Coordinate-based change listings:
————
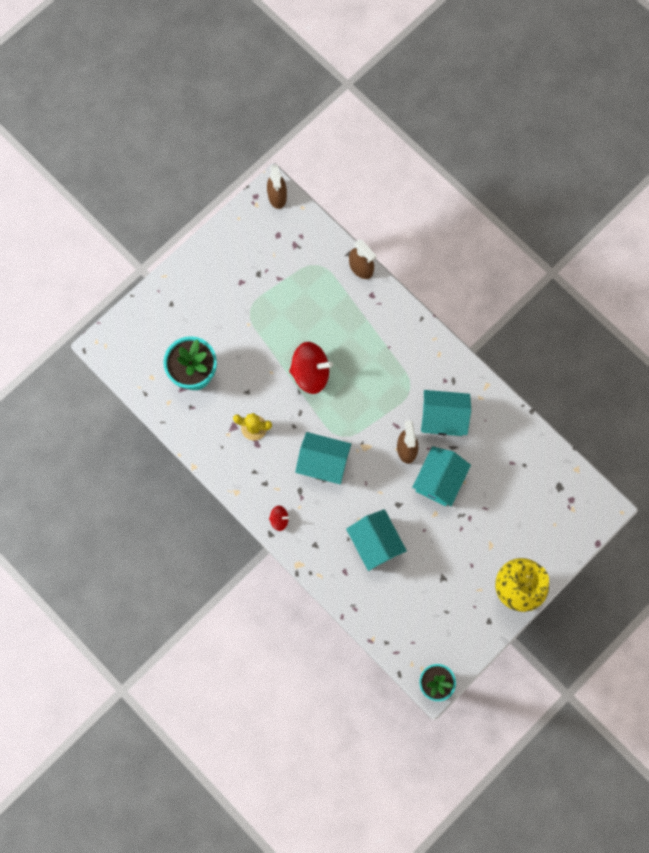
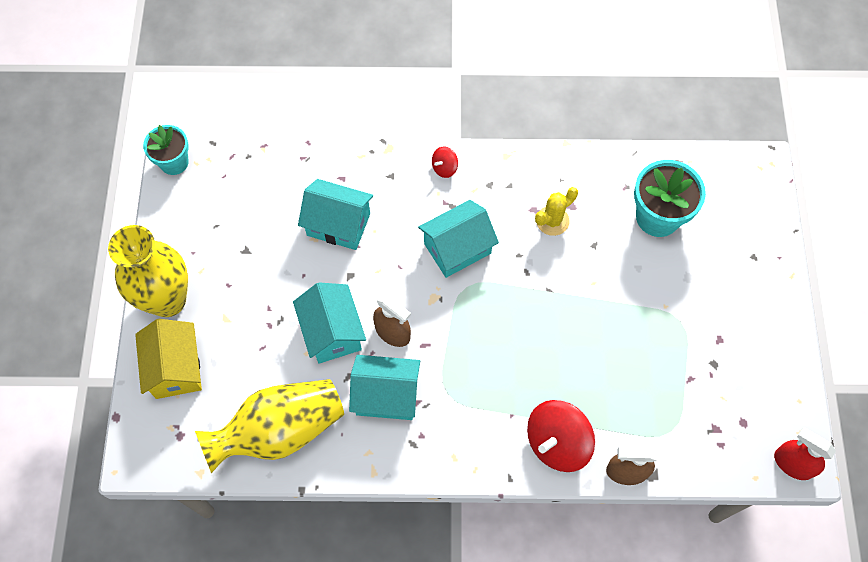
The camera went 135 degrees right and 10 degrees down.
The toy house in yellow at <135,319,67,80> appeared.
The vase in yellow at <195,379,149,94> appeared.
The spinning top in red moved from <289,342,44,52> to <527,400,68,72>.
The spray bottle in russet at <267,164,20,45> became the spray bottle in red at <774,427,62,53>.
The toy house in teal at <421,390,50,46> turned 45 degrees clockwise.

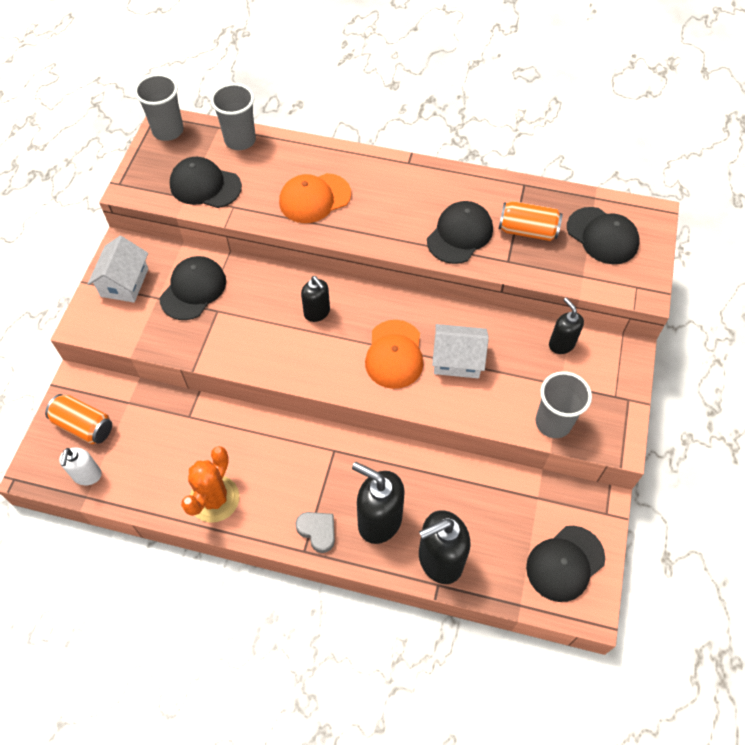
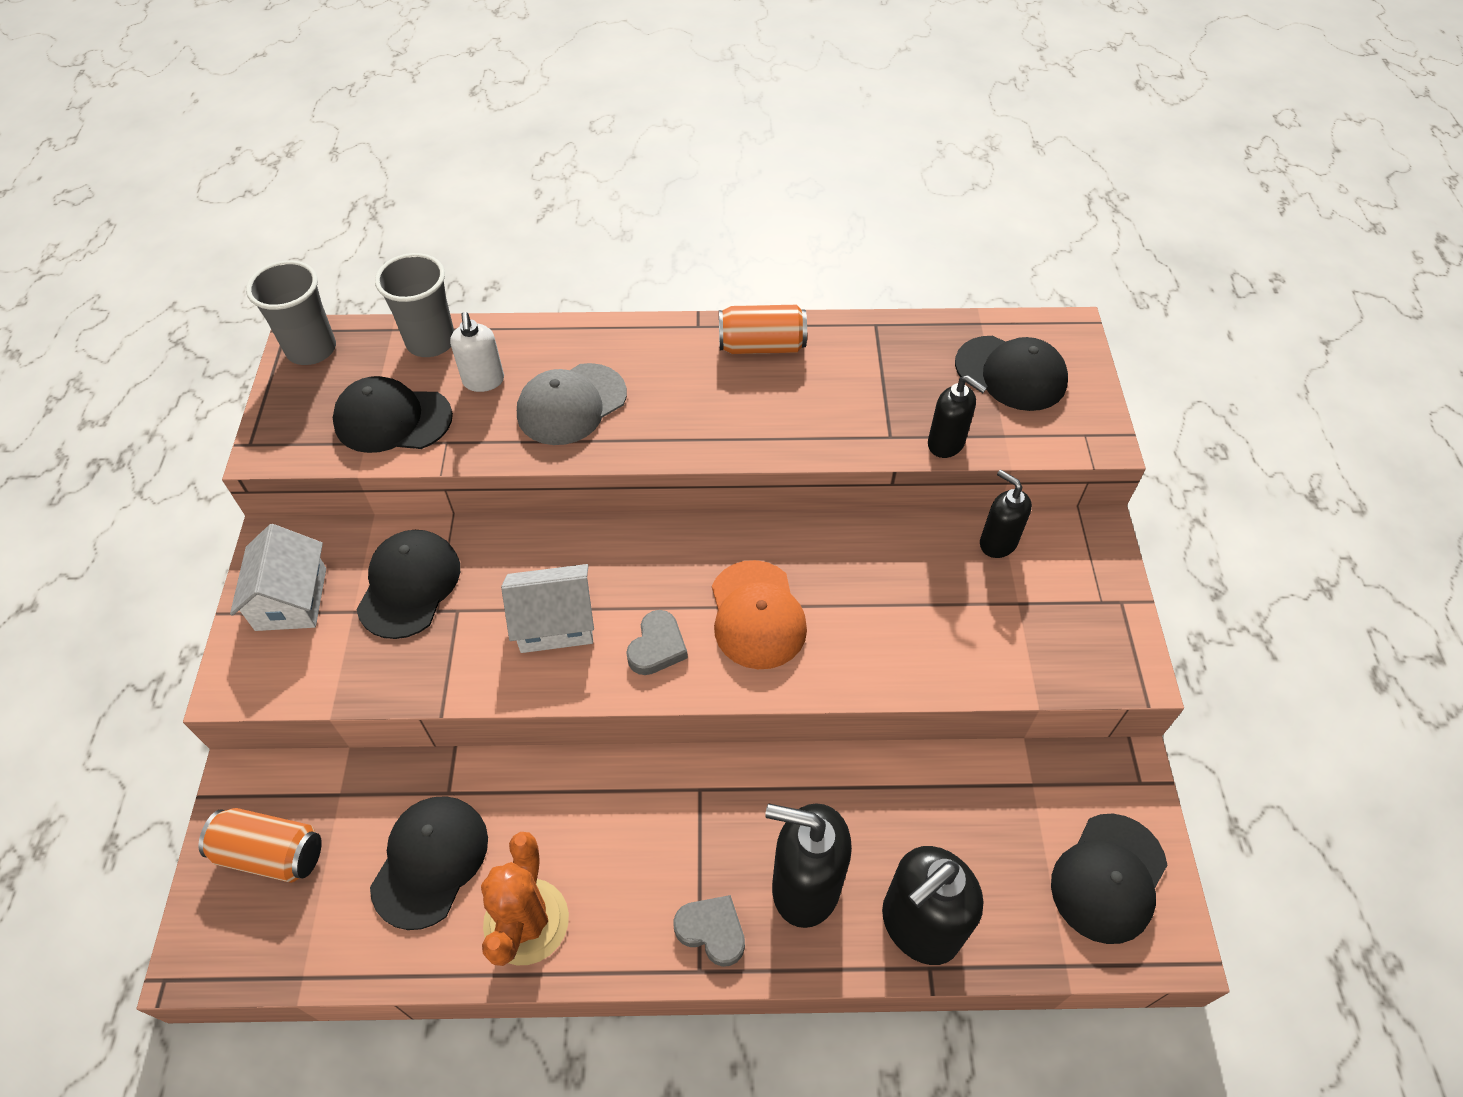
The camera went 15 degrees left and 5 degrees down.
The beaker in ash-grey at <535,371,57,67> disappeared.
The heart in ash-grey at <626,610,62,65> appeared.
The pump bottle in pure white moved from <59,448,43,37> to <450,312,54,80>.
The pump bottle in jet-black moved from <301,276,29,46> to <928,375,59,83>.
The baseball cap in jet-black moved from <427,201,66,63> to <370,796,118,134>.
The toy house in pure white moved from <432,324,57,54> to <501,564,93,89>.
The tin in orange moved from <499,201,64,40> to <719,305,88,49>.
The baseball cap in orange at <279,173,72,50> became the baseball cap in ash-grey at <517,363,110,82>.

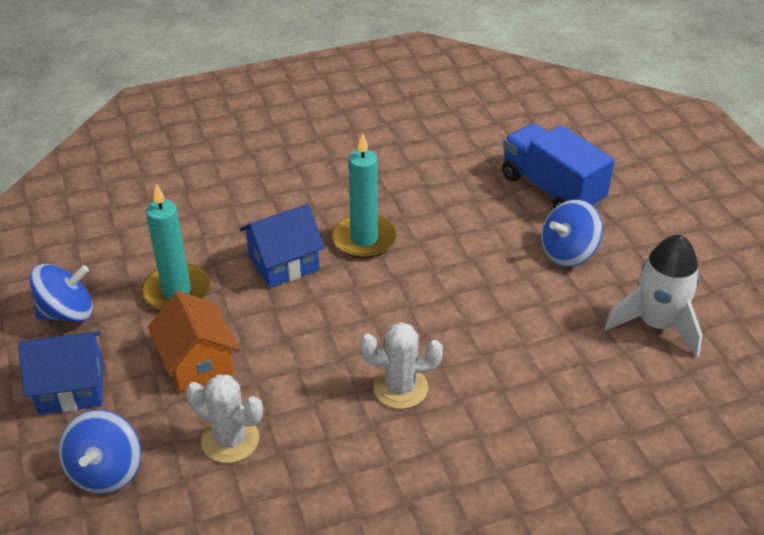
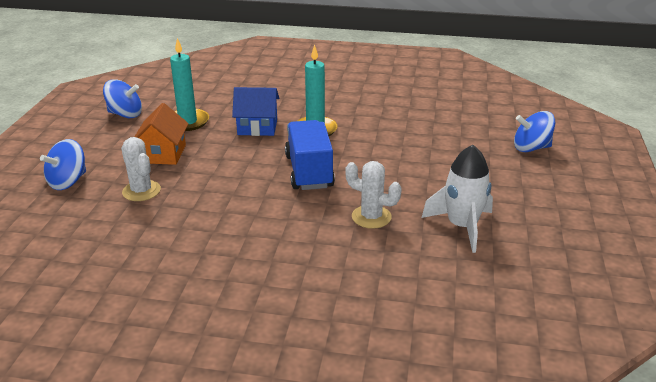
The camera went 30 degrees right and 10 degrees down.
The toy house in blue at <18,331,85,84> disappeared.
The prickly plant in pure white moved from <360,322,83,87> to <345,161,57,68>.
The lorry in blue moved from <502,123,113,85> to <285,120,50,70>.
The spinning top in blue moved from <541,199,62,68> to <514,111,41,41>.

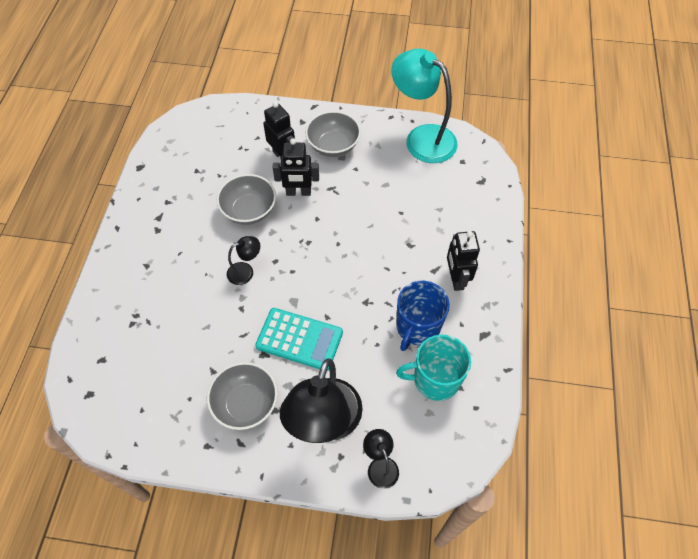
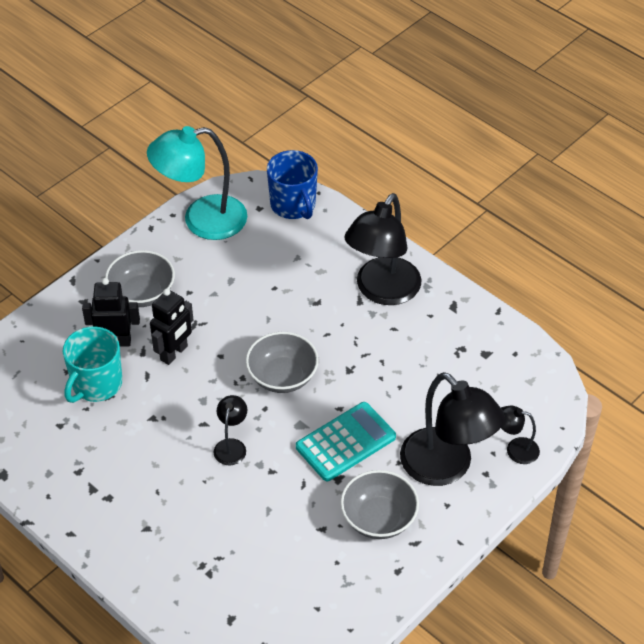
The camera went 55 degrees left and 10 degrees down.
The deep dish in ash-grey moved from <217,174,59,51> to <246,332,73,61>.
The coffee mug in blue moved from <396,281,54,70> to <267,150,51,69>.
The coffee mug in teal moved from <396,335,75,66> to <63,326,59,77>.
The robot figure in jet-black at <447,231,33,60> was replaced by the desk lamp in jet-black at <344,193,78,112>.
————
Begin at the first line of the entries above and return each line exactly, stopping after the line that contains "The spray bottle in russet". Pictures do not belong in the copy.

The camera went 135 degrees right and 10 degrees down.
The toy house in yellow at <135,319,67,80> appeared.
The vase in yellow at <195,379,149,94> appeared.
The spinning top in red moved from <289,342,44,52> to <527,400,68,72>.
The spray bottle in russet at <267,164,20,45> became the spray bottle in red at <774,427,62,53>.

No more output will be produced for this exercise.